• **Your instructions**
Transcribe verbatim the span of lines that opens with the line containing "blue nut: 10 -> 12" and closes with the last line of the data below.

======== Data supplied

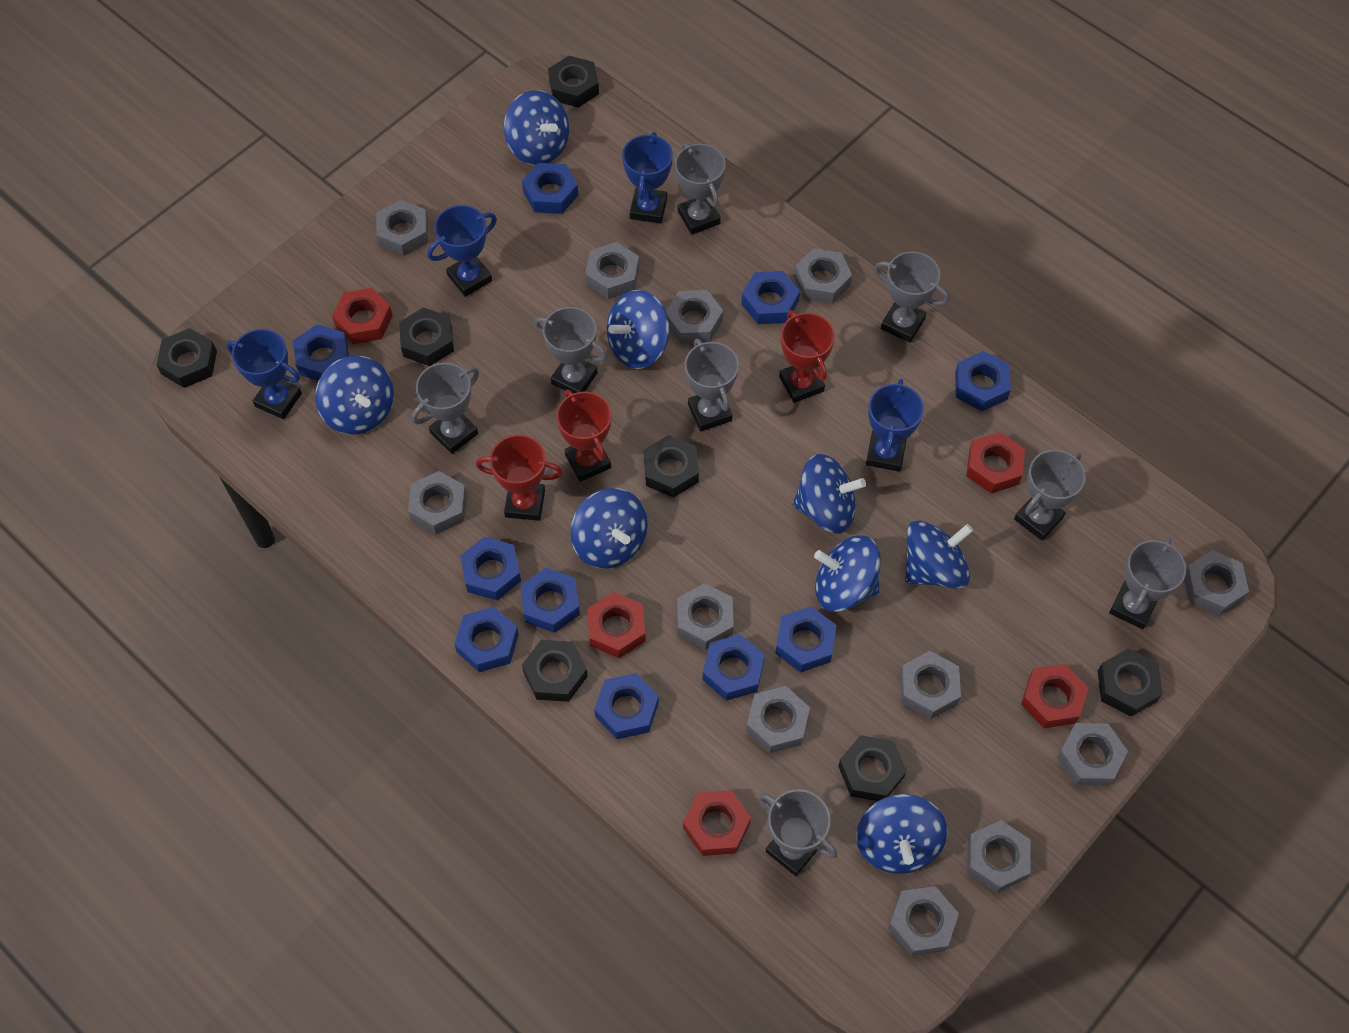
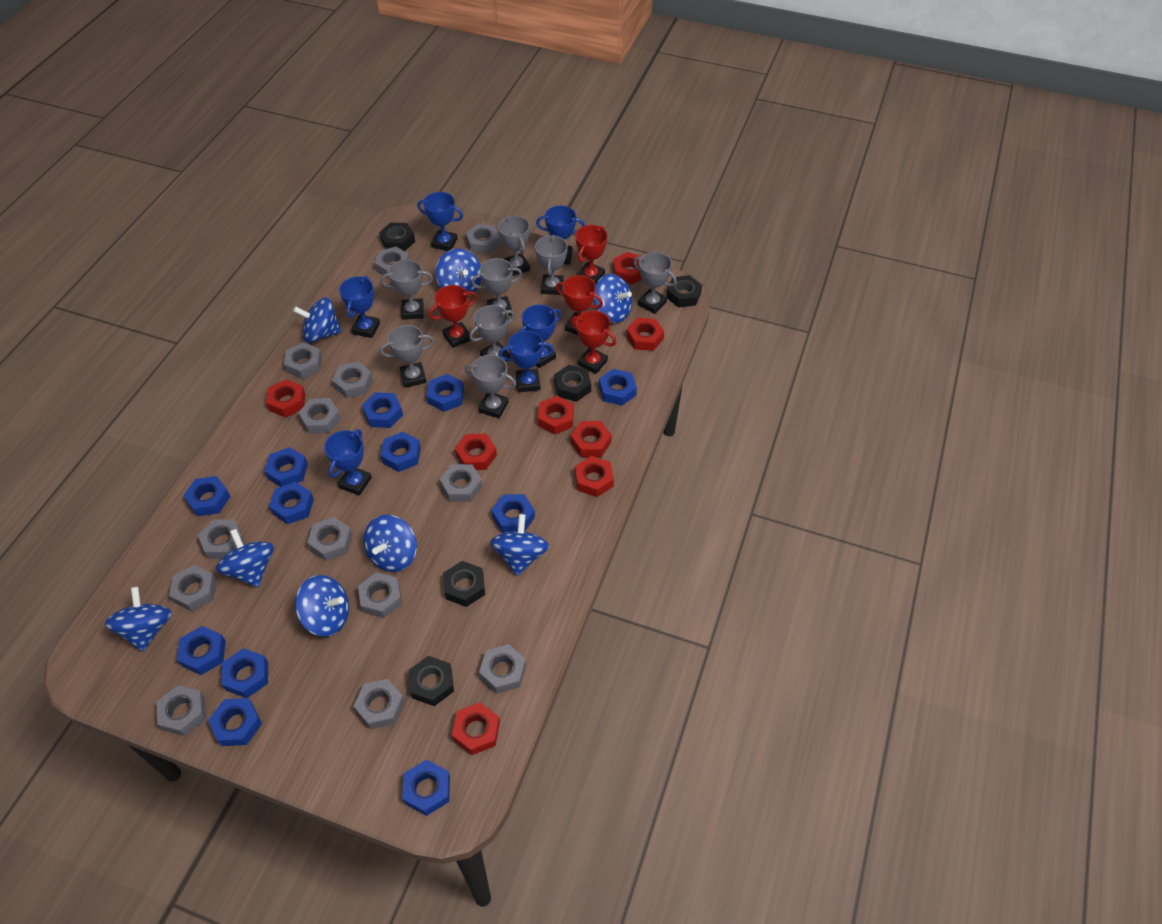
black nut: 7 -> 5
blue nut: 10 -> 12
blue trophy: 4 -> 6
grey nut: 12 -> 13
red nut: 5 -> 8
red trophy: 3 -> 4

================

• **Written response**
blue nut: 10 -> 12
blue trophy: 4 -> 6
grey nut: 12 -> 13
red nut: 5 -> 8
red trophy: 3 -> 4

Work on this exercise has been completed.